**Input material:**
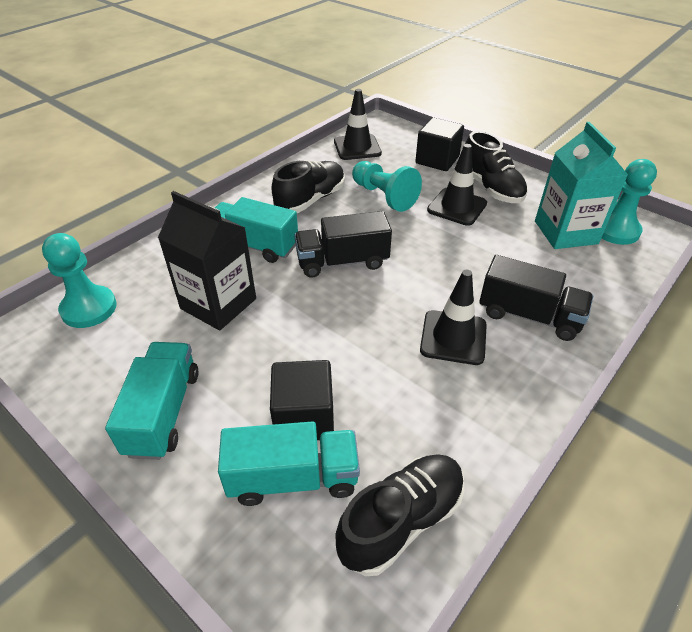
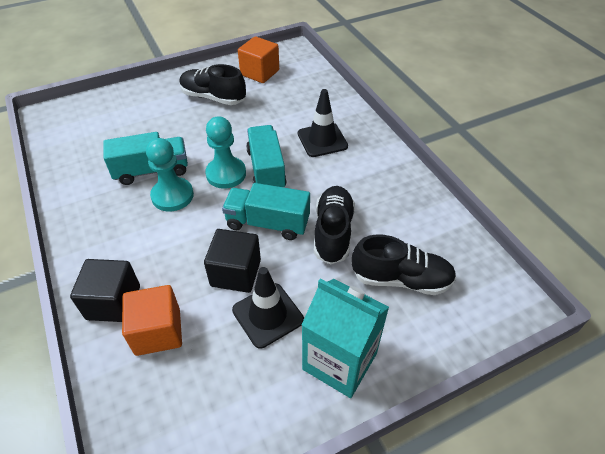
black carton: 1 -> 0
black traffic cone: 3 -> 2
black truck: 2 -> 0
orange cube: 0 -> 2
turquoise pawn: 3 -> 2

**Work request:** When a line in the material above includes "black", report that line by copying it.

**Task response:**
black carton: 1 -> 0
black traffic cone: 3 -> 2
black truck: 2 -> 0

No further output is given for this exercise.